*What is expected*
Emit the data below verbatim, stripping out any pictures.

(Stored records)

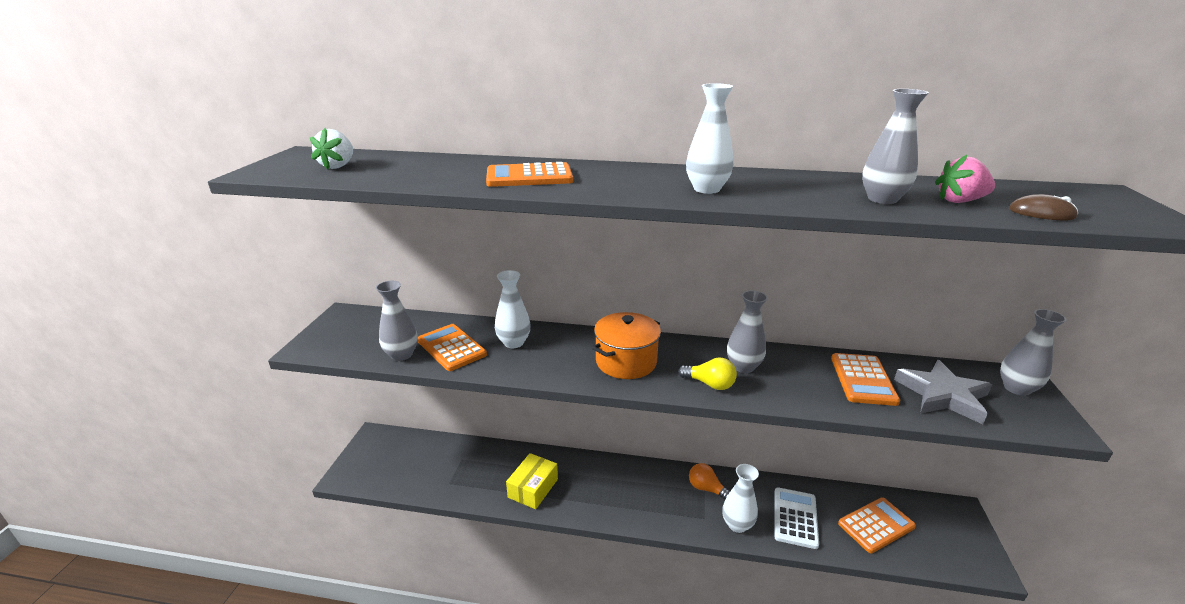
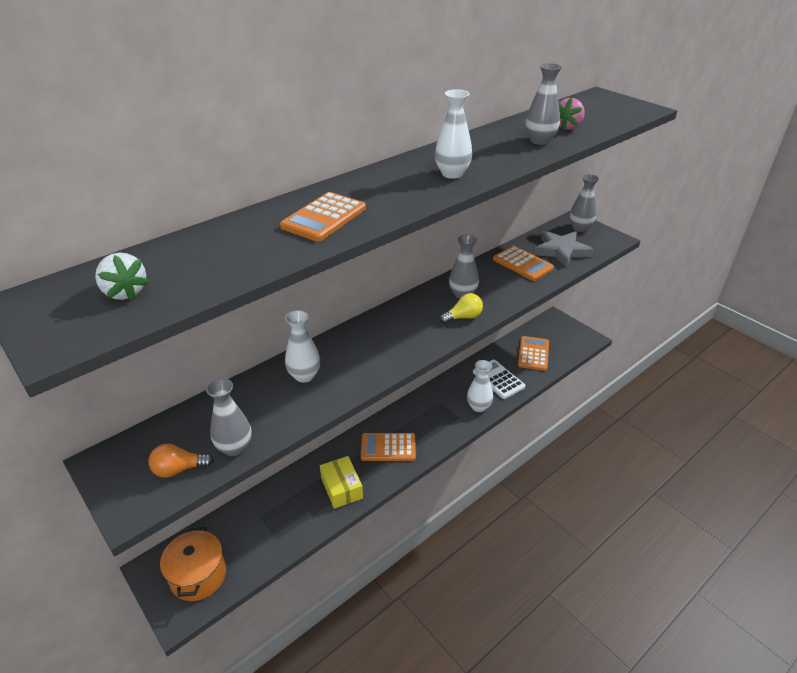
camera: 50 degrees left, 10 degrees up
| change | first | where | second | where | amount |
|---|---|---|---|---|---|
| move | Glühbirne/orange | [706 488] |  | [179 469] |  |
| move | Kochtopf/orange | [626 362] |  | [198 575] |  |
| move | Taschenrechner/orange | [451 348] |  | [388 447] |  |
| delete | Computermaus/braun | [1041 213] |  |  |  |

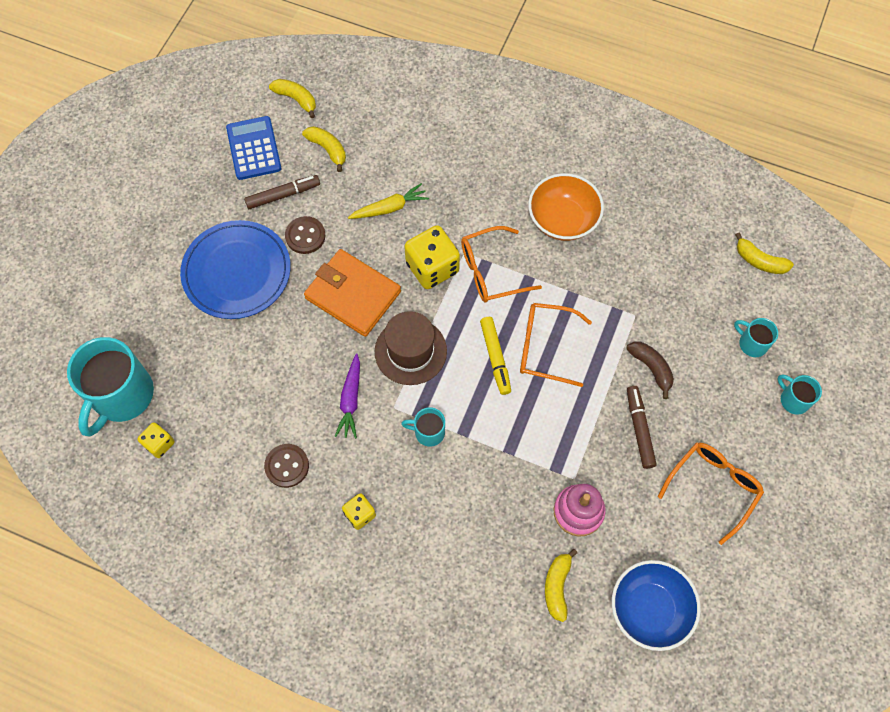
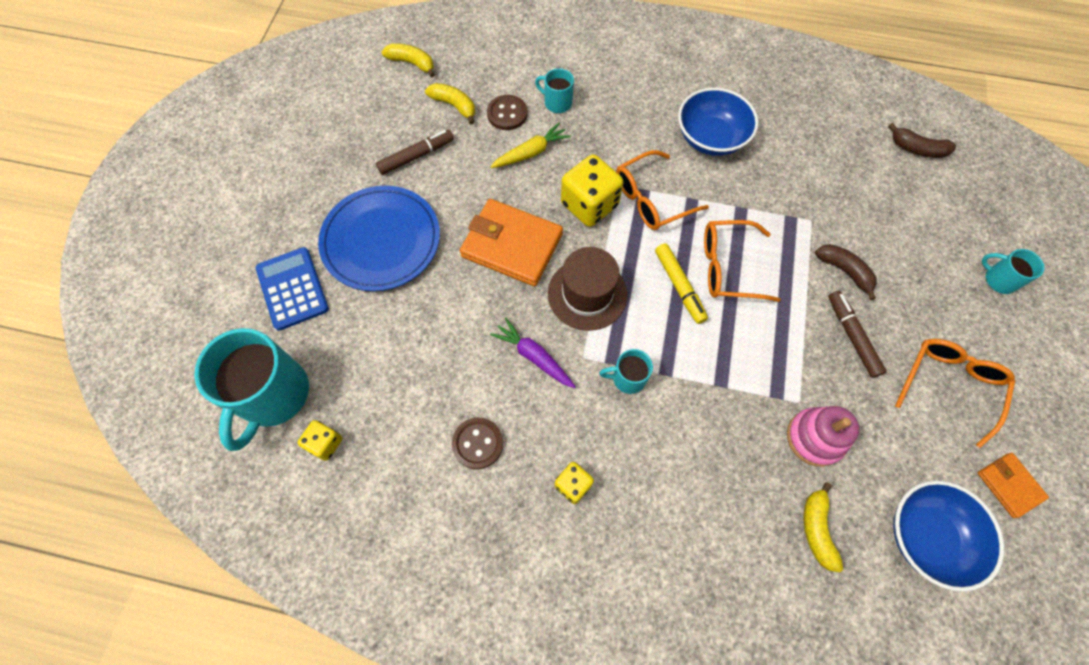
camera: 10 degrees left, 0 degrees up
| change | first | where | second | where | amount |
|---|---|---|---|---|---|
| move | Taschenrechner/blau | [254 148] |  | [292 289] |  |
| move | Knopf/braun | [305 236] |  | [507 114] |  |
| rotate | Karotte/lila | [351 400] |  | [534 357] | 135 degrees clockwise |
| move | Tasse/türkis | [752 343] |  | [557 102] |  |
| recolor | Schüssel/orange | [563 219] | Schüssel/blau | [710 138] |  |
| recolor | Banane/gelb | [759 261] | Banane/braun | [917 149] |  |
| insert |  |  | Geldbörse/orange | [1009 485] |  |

*Written solution*
camera: 50 degrees left, 10 degrees up
| change | first | where | second | where | amount |
|---|---|---|---|---|---|
| move | Glühbirne/orange | [706 488] |  | [179 469] |  |
| move | Kochtopf/orange | [626 362] |  | [198 575] |  |
| move | Taschenrechner/orange | [451 348] |  | [388 447] |  |
| delete | Computermaus/braun | [1041 213] |  |  |  |

camera: 10 degrees left, 0 degrees up
| change | first | where | second | where | amount |
|---|---|---|---|---|---|
| move | Taschenrechner/blau | [254 148] |  | [292 289] |  |
| move | Knopf/braun | [305 236] |  | [507 114] |  |
| rotate | Karotte/lila | [351 400] |  | [534 357] | 135 degrees clockwise |
| move | Tasse/türkis | [752 343] |  | [557 102] |  |
| recolor | Schüssel/orange | [563 219] | Schüssel/blau | [710 138] |  |
| recolor | Banane/gelb | [759 261] | Banane/braun | [917 149] |  |
| insert |  |  | Geldbörse/orange | [1009 485] |  |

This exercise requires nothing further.